*Work order*
Lines containing the word "zegako" are to be copied from the data below.

*Working data*
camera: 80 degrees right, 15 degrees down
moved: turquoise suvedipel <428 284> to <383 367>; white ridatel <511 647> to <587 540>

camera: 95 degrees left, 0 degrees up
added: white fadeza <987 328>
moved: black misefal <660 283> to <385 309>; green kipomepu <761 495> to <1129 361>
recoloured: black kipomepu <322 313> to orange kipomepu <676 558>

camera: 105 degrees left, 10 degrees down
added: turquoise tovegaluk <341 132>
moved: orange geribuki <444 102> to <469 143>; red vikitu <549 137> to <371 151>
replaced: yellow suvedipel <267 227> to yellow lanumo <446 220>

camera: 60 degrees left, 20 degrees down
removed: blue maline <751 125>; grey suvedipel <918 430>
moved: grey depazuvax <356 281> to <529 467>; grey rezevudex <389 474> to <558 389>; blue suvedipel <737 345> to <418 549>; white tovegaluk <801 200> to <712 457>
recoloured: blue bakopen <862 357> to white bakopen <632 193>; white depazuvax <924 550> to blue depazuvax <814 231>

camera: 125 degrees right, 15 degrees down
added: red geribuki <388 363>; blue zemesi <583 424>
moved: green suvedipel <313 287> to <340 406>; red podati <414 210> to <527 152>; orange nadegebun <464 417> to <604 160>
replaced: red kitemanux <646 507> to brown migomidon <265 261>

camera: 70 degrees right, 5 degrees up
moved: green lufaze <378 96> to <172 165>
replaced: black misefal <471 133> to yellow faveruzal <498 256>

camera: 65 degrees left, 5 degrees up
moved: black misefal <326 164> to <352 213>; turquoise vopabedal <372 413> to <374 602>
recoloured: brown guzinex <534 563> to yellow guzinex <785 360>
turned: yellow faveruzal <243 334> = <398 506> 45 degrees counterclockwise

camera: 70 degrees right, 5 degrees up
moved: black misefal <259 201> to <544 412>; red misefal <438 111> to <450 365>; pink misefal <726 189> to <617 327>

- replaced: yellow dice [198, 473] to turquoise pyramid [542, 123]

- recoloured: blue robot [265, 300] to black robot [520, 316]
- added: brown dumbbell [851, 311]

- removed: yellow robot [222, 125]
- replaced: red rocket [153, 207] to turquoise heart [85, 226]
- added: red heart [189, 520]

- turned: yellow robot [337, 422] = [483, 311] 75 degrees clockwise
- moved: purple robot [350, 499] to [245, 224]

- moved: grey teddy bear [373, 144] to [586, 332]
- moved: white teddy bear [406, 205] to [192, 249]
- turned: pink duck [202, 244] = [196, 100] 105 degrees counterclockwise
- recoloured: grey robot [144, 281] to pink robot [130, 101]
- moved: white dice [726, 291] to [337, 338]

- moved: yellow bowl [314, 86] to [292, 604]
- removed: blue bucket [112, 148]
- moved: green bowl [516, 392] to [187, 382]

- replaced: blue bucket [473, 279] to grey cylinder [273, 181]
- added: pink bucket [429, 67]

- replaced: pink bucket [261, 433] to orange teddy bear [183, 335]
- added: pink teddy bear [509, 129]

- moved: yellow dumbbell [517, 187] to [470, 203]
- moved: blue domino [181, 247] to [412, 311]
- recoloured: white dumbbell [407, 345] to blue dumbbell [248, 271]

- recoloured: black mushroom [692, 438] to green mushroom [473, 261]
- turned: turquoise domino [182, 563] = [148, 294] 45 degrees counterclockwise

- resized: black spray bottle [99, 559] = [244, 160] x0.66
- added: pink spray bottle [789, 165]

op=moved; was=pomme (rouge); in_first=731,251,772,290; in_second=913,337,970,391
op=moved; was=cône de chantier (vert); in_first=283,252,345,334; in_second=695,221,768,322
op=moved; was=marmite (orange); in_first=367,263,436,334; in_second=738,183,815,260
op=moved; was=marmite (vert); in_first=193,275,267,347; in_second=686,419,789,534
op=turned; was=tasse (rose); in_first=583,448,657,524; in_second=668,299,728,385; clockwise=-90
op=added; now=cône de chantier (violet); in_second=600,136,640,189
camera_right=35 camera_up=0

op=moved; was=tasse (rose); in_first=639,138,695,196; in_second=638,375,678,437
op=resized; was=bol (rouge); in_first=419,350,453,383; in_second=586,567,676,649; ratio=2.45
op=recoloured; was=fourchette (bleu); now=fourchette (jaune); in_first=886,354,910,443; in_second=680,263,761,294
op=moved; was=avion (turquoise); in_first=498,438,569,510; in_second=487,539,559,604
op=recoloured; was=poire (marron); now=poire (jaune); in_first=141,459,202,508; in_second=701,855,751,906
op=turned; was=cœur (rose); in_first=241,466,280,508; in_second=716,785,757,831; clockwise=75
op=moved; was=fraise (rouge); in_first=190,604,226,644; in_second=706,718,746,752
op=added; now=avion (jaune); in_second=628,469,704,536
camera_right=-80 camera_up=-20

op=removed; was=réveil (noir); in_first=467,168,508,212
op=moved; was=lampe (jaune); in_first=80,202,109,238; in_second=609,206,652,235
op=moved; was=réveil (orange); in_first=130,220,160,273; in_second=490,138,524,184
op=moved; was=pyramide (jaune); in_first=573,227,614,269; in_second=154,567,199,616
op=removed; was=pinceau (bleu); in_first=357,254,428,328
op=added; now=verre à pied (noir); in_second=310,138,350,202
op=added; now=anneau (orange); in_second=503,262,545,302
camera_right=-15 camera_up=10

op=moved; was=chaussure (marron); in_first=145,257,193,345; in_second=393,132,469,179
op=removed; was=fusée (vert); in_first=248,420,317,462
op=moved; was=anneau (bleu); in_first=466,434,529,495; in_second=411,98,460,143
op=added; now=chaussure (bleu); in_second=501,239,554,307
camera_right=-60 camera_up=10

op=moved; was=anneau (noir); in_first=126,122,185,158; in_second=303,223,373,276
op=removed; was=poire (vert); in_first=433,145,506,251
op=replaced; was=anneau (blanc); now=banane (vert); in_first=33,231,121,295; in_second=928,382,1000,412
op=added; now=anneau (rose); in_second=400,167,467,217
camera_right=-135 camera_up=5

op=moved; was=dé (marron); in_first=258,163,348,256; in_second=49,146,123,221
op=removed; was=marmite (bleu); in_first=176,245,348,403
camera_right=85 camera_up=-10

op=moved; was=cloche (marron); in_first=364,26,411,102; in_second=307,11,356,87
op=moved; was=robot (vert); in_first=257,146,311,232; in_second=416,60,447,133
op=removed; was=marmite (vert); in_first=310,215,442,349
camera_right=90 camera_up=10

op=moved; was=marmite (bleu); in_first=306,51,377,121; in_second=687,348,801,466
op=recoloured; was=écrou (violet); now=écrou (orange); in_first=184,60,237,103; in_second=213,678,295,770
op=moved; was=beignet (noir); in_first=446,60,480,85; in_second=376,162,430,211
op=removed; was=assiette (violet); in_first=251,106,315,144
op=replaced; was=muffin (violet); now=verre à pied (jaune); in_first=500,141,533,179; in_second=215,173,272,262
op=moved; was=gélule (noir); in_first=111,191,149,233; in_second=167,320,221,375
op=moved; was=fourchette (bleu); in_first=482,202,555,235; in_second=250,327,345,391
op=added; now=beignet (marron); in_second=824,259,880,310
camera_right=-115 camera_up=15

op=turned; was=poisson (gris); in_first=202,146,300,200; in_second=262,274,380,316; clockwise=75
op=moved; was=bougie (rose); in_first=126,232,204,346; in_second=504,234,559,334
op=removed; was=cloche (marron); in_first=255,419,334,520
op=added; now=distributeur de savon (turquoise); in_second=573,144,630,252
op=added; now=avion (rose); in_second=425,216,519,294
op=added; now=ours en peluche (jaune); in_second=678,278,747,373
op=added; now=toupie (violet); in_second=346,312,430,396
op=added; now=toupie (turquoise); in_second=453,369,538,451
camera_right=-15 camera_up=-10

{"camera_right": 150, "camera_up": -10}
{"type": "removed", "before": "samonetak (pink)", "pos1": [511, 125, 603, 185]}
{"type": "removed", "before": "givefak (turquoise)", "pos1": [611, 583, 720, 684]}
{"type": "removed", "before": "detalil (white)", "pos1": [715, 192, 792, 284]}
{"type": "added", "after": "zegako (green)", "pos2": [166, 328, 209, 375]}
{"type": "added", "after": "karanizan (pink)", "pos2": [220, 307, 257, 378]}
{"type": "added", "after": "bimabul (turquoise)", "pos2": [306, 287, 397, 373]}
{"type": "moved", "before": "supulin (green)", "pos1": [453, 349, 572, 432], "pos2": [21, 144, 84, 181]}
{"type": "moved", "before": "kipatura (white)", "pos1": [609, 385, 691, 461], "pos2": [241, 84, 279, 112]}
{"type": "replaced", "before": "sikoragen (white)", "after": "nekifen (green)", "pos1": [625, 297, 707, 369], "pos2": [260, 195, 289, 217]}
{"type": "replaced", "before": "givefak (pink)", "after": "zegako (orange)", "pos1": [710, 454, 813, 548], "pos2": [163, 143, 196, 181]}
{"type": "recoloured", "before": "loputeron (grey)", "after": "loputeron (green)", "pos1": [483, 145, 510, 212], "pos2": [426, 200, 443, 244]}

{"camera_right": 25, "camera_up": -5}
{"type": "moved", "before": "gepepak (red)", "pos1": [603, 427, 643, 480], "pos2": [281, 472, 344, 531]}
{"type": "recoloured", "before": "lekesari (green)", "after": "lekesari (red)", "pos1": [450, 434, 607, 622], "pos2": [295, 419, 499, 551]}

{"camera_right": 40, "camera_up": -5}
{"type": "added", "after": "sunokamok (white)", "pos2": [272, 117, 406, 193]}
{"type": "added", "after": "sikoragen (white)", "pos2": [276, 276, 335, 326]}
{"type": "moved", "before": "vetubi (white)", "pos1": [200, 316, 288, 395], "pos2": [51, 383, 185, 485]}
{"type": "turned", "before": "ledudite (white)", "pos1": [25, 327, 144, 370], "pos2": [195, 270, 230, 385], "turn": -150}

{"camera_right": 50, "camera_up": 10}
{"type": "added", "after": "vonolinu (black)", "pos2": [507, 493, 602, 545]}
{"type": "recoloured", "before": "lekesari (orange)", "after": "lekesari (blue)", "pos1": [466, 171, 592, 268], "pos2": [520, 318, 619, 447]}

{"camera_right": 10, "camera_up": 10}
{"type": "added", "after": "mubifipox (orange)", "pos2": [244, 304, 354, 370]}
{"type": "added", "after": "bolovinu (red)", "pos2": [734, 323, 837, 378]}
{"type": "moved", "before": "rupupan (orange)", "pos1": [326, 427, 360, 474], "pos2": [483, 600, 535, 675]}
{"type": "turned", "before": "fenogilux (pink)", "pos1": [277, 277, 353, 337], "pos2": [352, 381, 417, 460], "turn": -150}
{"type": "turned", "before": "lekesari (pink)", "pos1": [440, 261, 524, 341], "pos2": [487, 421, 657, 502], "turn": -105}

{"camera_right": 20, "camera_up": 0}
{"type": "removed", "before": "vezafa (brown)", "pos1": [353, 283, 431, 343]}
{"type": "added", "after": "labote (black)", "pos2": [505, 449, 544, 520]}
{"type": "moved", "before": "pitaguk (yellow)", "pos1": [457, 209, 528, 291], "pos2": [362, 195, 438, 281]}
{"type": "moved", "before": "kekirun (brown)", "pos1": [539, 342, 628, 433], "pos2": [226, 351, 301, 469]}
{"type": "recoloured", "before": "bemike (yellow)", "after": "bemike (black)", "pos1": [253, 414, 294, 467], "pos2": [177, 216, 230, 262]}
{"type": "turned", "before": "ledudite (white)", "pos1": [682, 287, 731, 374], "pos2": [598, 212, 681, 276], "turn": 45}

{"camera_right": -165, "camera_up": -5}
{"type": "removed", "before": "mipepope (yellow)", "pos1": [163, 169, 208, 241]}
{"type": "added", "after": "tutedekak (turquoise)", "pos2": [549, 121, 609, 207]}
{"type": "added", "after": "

*Solved exercise*
{"type": "added", "after": "zegako (green)", "pos2": [166, 328, 209, 375]}
{"type": "replaced", "before": "givefak (pink)", "after": "zegako (orange)", "pos1": [710, 454, 813, 548], "pos2": [163, 143, 196, 181]}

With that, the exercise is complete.